__YOUR TASK__
Everything from the top of the data below through the line with "BUTTON pin SIG: 8 -> 9" should be duplicated exactly, and nothing past it.

== == ==

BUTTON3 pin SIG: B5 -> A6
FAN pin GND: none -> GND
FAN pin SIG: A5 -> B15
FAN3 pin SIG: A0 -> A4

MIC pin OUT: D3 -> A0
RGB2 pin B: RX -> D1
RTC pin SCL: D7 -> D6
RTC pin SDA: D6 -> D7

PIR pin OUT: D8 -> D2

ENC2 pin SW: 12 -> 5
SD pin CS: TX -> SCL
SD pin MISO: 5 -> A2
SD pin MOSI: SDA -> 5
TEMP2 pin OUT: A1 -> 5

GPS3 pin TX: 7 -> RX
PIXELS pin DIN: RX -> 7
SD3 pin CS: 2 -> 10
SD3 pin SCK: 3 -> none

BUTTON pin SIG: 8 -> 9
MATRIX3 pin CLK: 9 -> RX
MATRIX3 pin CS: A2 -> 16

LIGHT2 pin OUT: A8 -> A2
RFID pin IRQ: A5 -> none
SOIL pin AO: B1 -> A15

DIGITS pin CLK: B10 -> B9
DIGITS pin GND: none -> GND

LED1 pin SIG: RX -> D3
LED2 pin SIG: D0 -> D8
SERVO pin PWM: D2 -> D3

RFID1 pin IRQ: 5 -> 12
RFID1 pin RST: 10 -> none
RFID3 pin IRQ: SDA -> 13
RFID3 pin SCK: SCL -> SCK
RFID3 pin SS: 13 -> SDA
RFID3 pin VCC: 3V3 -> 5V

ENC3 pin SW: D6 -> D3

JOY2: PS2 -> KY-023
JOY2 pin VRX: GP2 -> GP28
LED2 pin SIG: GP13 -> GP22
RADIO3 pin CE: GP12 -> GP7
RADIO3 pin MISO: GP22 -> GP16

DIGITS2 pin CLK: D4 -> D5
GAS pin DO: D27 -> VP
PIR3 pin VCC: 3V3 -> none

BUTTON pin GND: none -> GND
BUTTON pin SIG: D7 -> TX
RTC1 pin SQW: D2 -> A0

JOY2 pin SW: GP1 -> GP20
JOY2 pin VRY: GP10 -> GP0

== == ==

__EXERCISE RESULT__
BUTTON3 pin SIG: B5 -> A6
FAN pin GND: none -> GND
FAN pin SIG: A5 -> B15
FAN3 pin SIG: A0 -> A4

MIC pin OUT: D3 -> A0
RGB2 pin B: RX -> D1
RTC pin SCL: D7 -> D6
RTC pin SDA: D6 -> D7

PIR pin OUT: D8 -> D2

ENC2 pin SW: 12 -> 5
SD pin CS: TX -> SCL
SD pin MISO: 5 -> A2
SD pin MOSI: SDA -> 5
TEMP2 pin OUT: A1 -> 5

GPS3 pin TX: 7 -> RX
PIXELS pin DIN: RX -> 7
SD3 pin CS: 2 -> 10
SD3 pin SCK: 3 -> none

BUTTON pin SIG: 8 -> 9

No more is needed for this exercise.